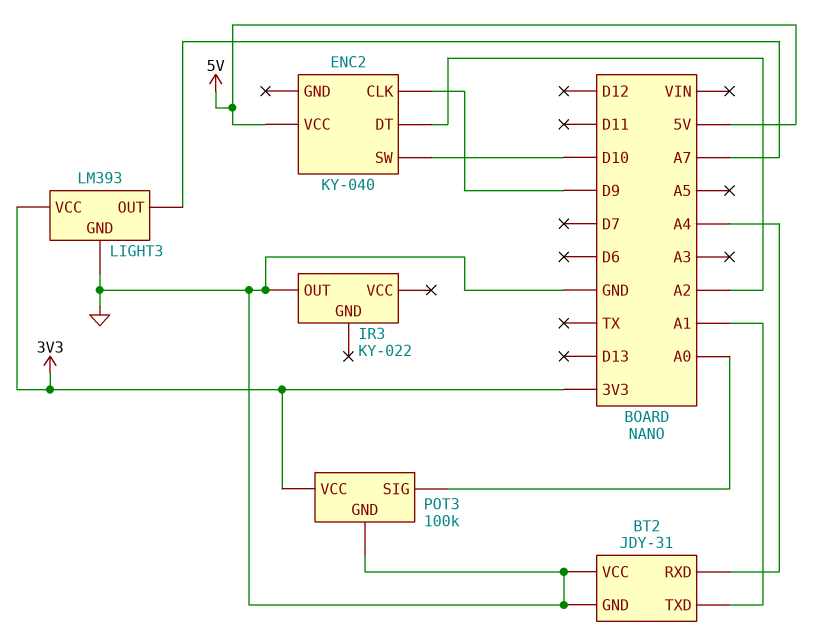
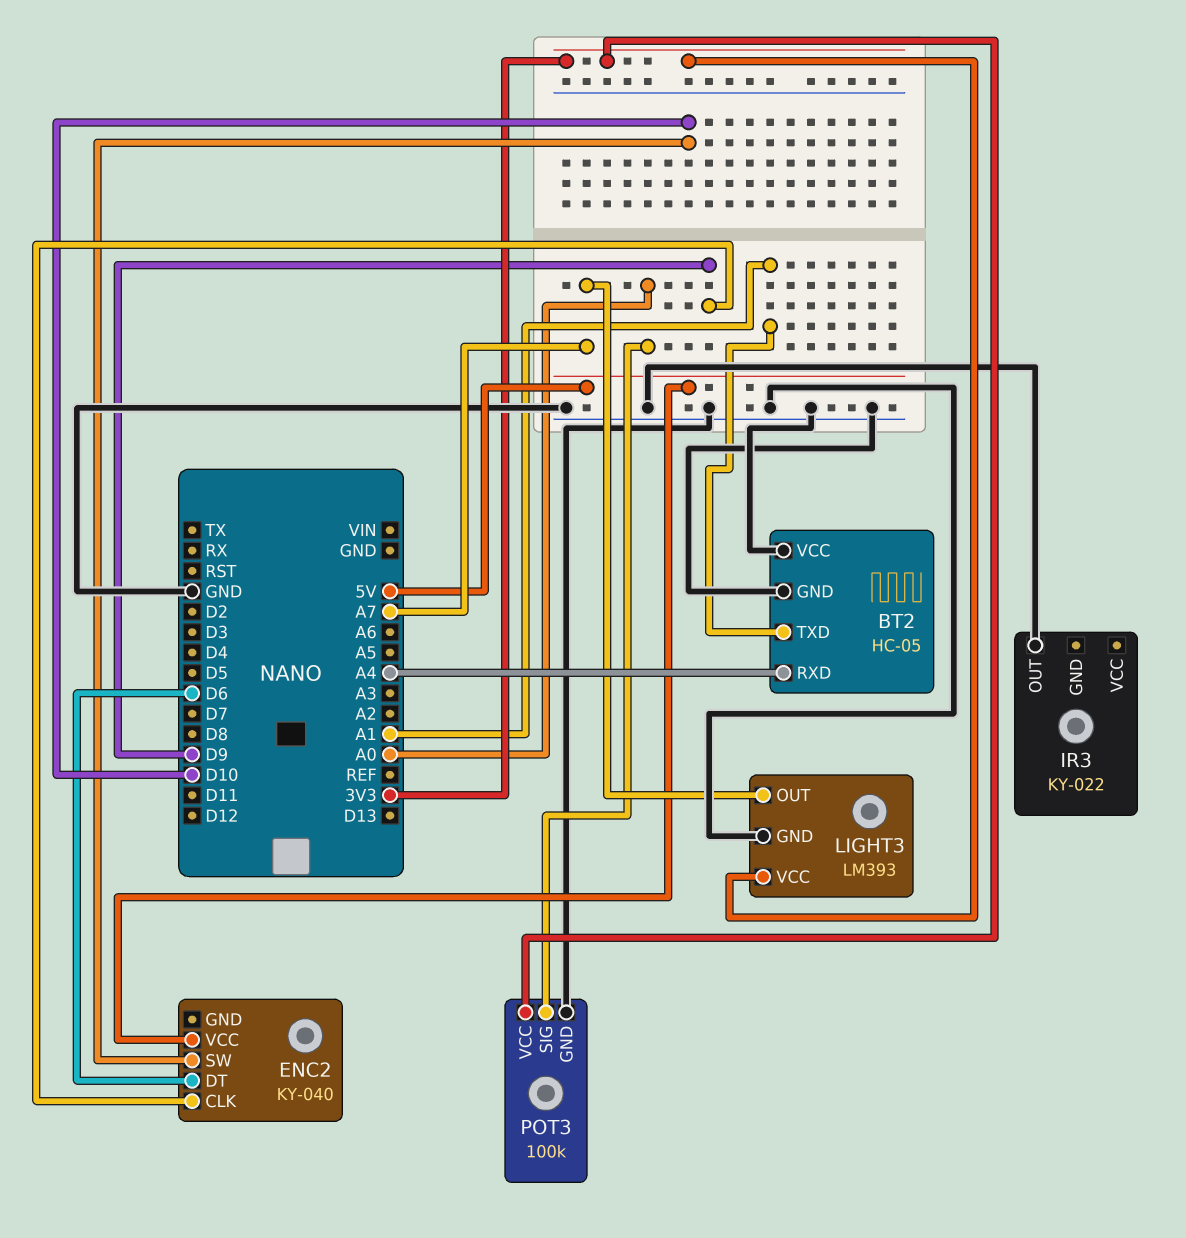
BT2: JDY-31 -> HC-05
ENC2 pin DT: A2 -> D6

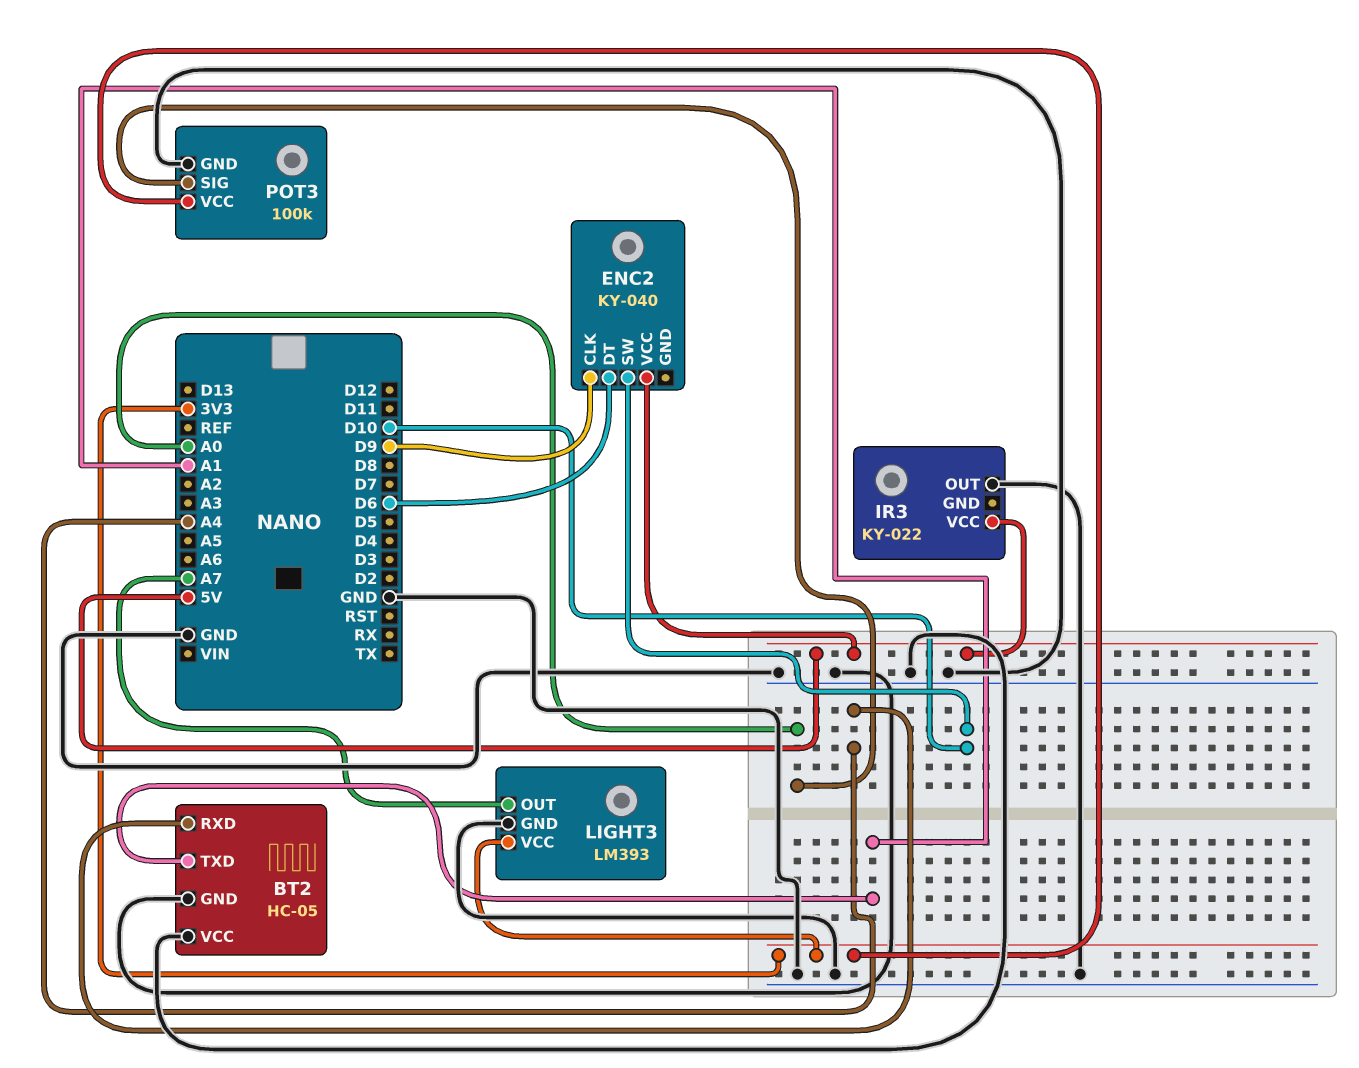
IR3 pin VCC: none -> 5V

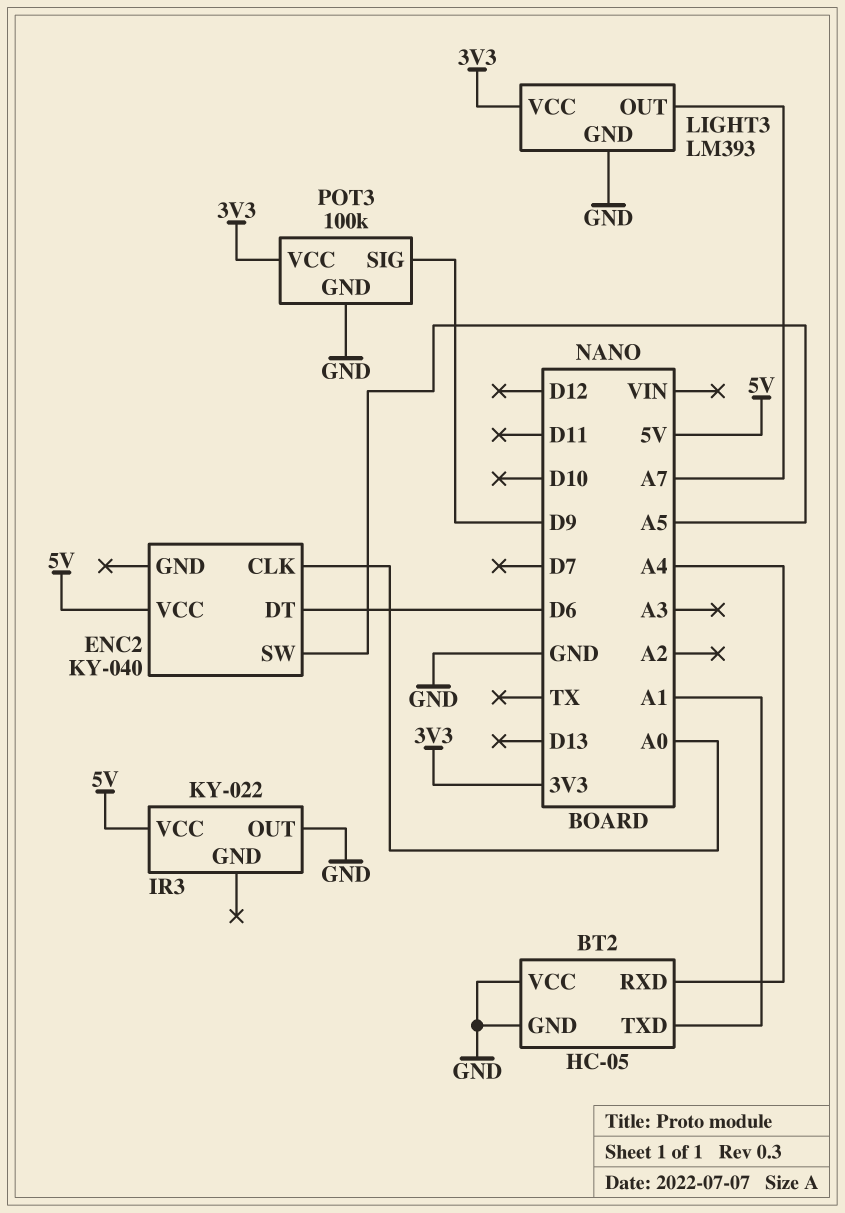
ENC2 pin CLK: D9 -> A0
ENC2 pin SW: D10 -> A5
POT3 pin SIG: A0 -> D9

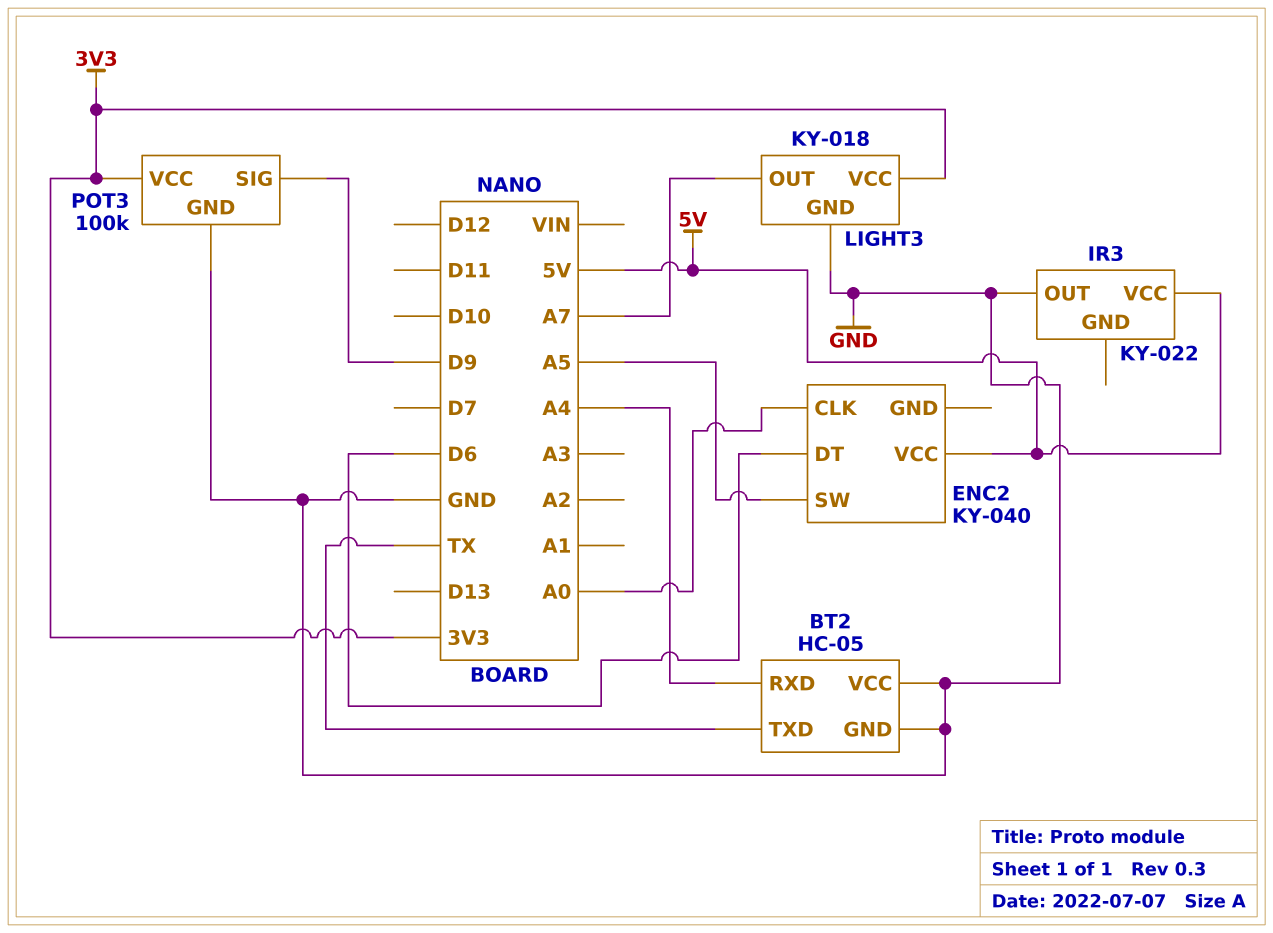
BT2 pin TXD: A1 -> TX
LIGHT3: LM393 -> KY-018

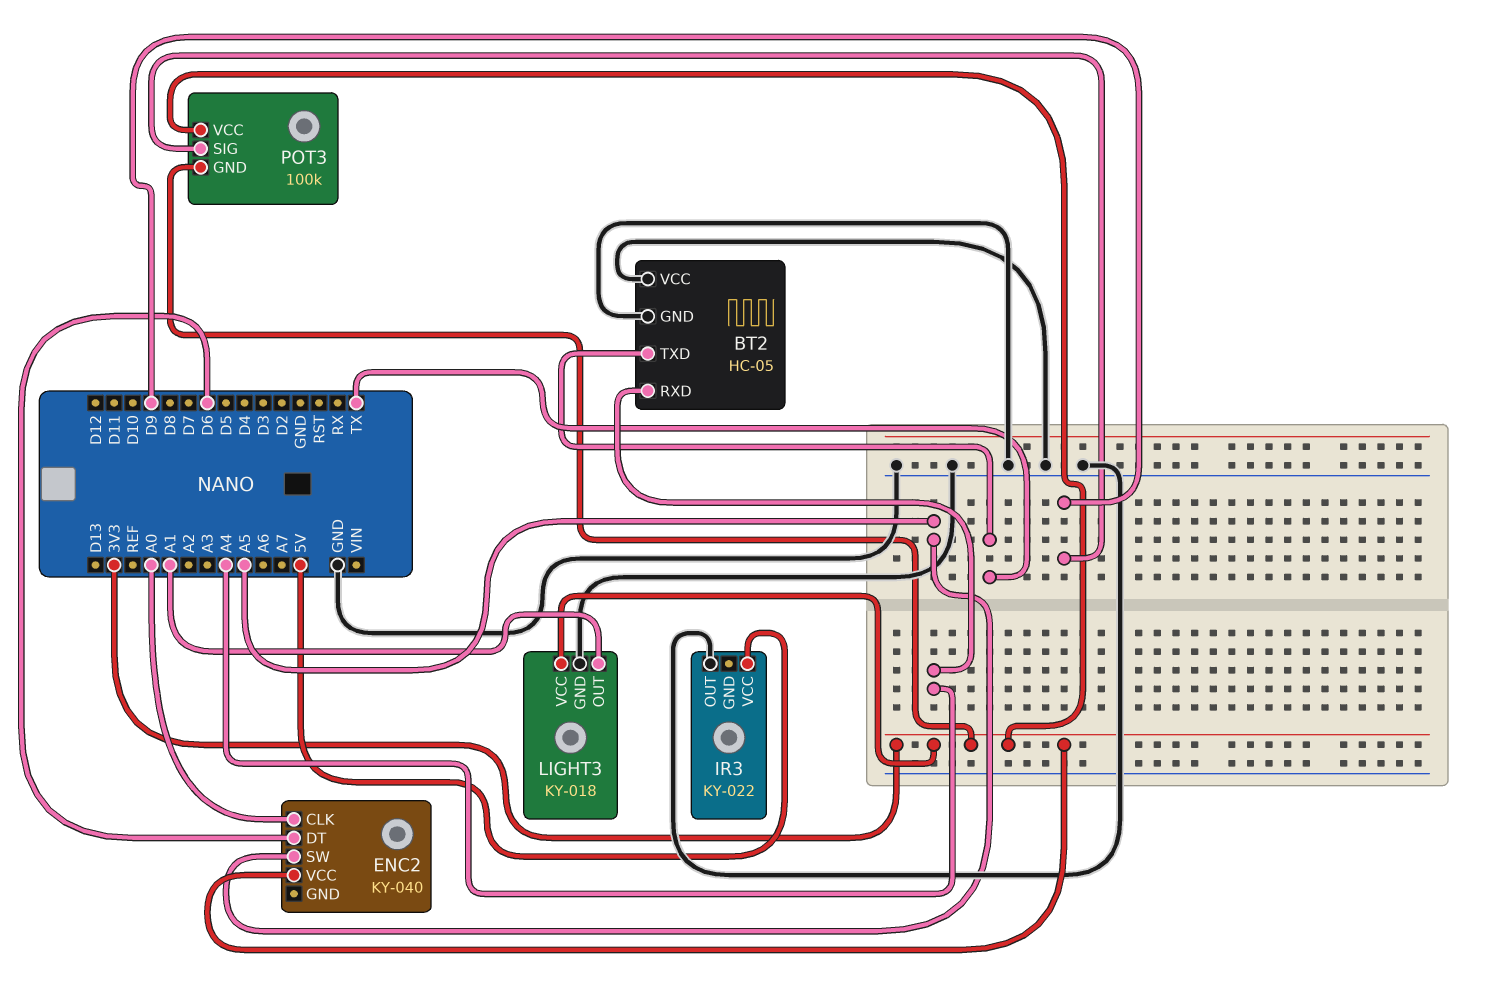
ENC2 pin VCC: 5V -> 3V3
LIGHT3 pin OUT: A7 -> A1
POT3 pin GND: GND -> 3V3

## What needs to be done
Your task is to repeat the records exactly. Images do not belong in the copy.

## Result of this exercise
BT2: JDY-31 -> HC-05
ENC2 pin DT: A2 -> D6

IR3 pin VCC: none -> 5V

ENC2 pin CLK: D9 -> A0
ENC2 pin SW: D10 -> A5
POT3 pin SIG: A0 -> D9

BT2 pin TXD: A1 -> TX
LIGHT3: LM393 -> KY-018

ENC2 pin VCC: 5V -> 3V3
LIGHT3 pin OUT: A7 -> A1
POT3 pin GND: GND -> 3V3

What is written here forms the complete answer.